- DATA EXTRACTS:
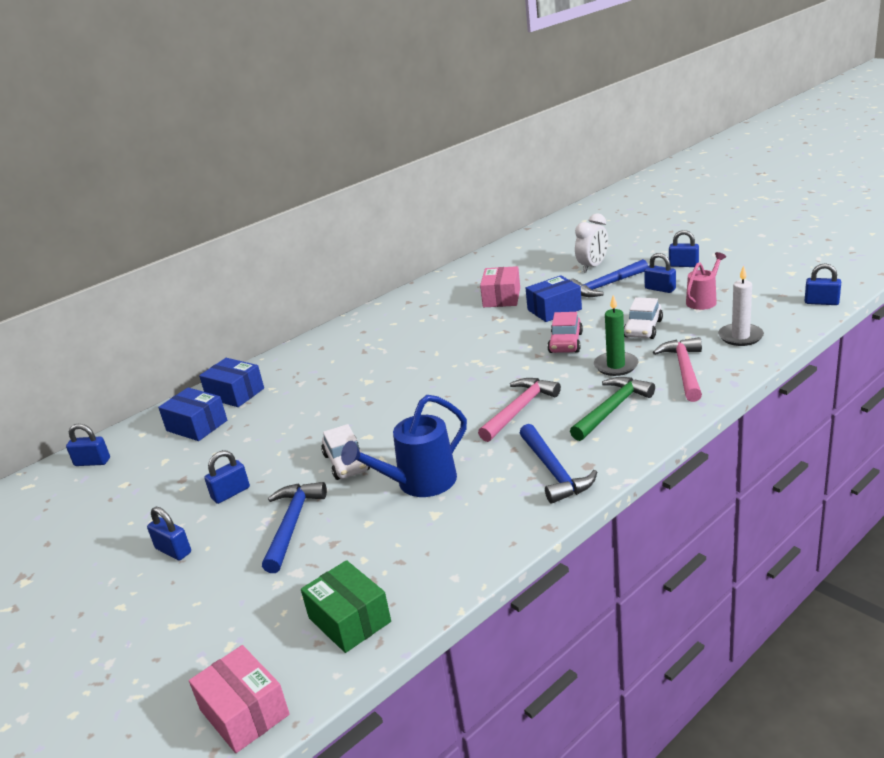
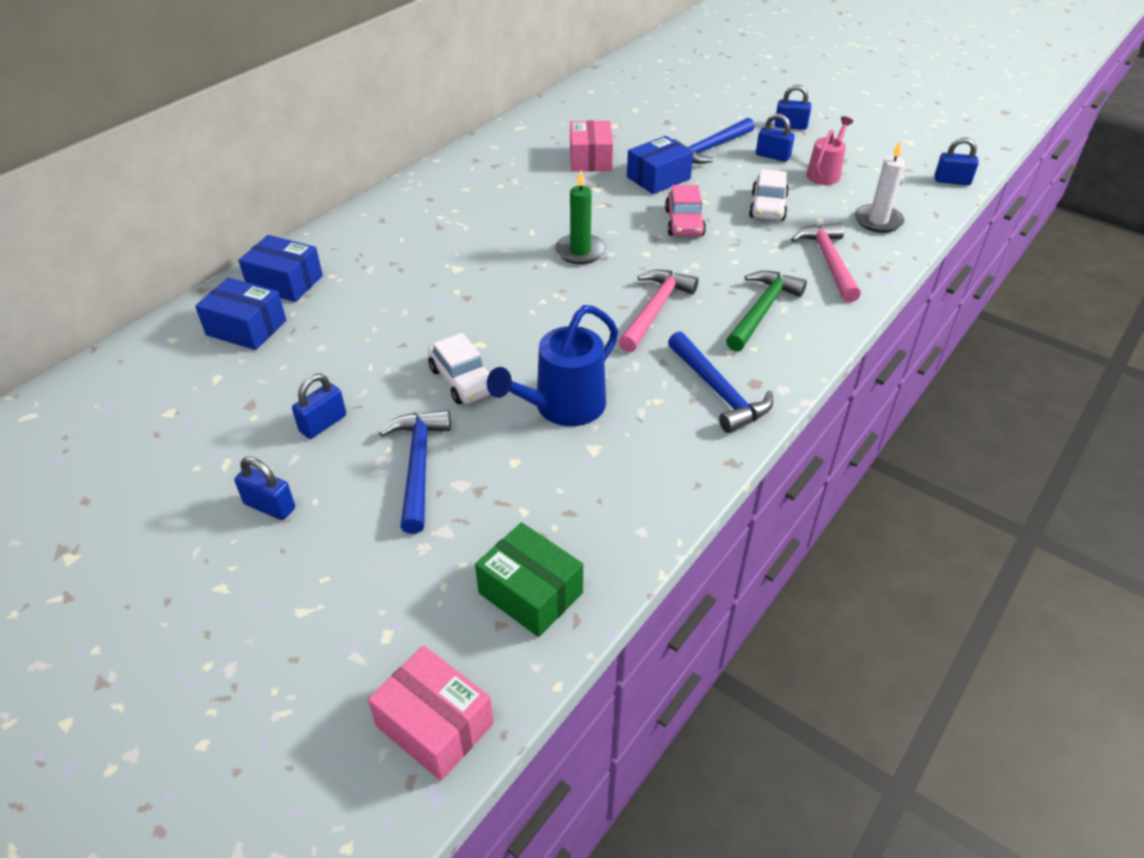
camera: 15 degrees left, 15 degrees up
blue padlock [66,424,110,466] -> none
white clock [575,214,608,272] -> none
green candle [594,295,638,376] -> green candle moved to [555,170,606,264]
---
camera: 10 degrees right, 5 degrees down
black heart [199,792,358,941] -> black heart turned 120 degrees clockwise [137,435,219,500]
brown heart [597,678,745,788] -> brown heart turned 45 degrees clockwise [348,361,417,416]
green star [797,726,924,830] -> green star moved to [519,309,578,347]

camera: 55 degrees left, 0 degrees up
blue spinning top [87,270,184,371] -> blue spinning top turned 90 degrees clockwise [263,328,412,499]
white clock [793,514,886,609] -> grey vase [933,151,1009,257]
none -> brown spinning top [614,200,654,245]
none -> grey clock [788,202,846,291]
...
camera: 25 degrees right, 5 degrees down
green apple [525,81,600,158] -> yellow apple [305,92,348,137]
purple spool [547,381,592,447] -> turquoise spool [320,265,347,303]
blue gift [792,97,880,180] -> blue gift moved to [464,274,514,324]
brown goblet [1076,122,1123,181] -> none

- WHAT THE EXERCISE ASKS: Taking the entries above, print exactly the lines starting at the line with "camera: 15 degrees left, 15 degrees up" and ending at the line with "green candle [594,295,638,376]", both included.

- WRITTEN SOLUTION:
camera: 15 degrees left, 15 degrees up
blue padlock [66,424,110,466] -> none
white clock [575,214,608,272] -> none
green candle [594,295,638,376] -> green candle moved to [555,170,606,264]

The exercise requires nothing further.